## What you are asked to do
Copy out, precisely as given, the lines from the line with "brown circle: (153, 119)" to the end of the entries that follow.

◆ ◆ ◆ ◆

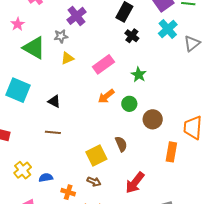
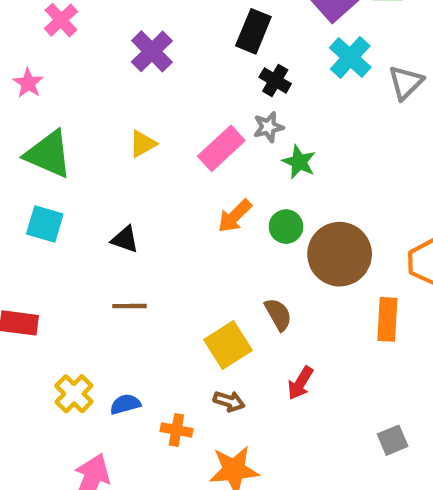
gray star: (61, 36) -> (268, 127), moved
green triangle: (34, 48) -> (48, 154), moved
cyan square: (18, 90) -> (45, 224), size x0.7
brown circle: (153, 119) -> (340, 254), size x1.5
red arrow: (135, 183) -> (300, 383), moved, size x0.7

◆ ◆ ◆ ◆

## Exercise output
brown circle: (153, 119) -> (340, 254), size x1.5
red arrow: (135, 183) -> (300, 383), moved, size x0.7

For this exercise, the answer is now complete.